TASK REQUIREMENTS
Retype the lines from the first one in the records down to the line containing "orange star: (653, 157)", counting both, and leave out any pictures.

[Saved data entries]
=== Section Start ===

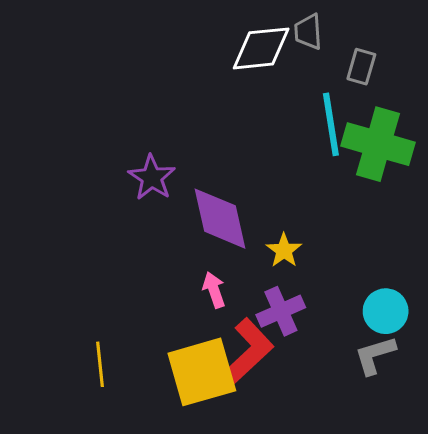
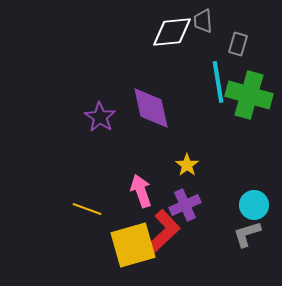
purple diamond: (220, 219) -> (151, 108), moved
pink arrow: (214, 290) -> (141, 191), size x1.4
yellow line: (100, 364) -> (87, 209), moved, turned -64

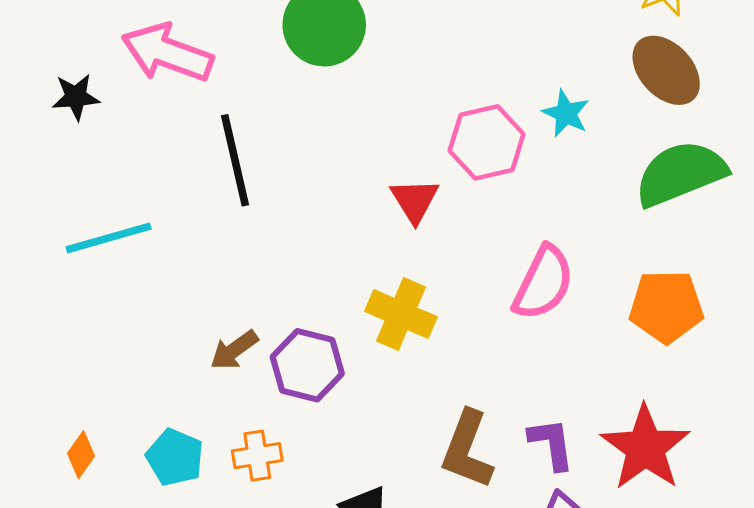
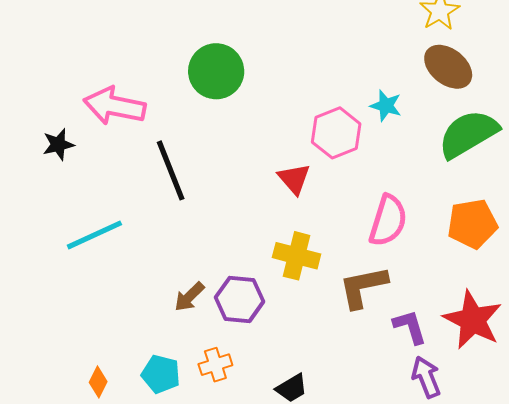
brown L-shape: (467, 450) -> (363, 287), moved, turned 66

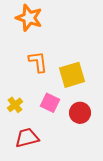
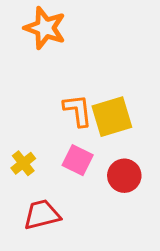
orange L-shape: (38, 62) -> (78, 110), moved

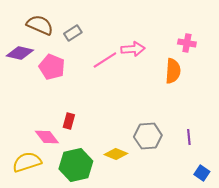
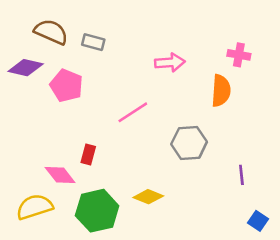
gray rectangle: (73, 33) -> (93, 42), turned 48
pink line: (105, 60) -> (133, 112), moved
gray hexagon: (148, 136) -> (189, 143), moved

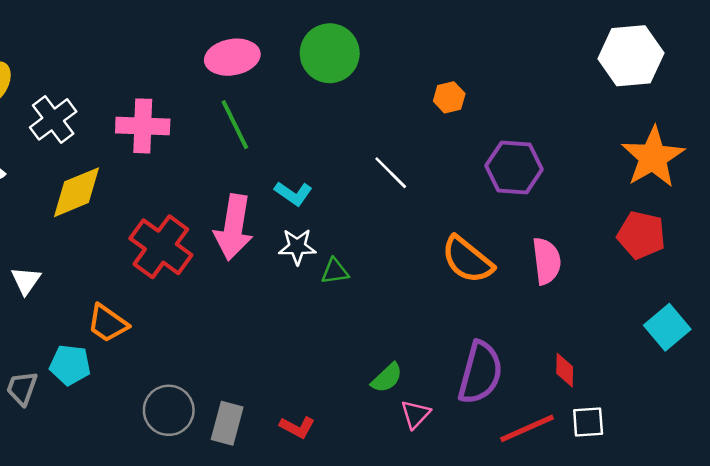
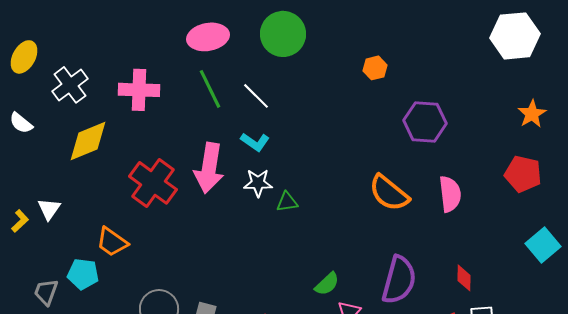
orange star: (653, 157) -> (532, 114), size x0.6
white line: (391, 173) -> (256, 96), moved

=== Section End ===

RESULT BELOW
purple diamond: (220, 219) -> (151, 108), moved
pink arrow: (214, 290) -> (141, 191), size x1.4
yellow line: (100, 364) -> (87, 209), moved, turned -64

brown L-shape: (467, 450) -> (363, 287), moved, turned 66

orange L-shape: (38, 62) -> (78, 110), moved

gray rectangle: (73, 33) -> (93, 42), turned 48
pink line: (105, 60) -> (133, 112), moved
gray hexagon: (148, 136) -> (189, 143), moved

orange star: (653, 157) -> (532, 114), size x0.6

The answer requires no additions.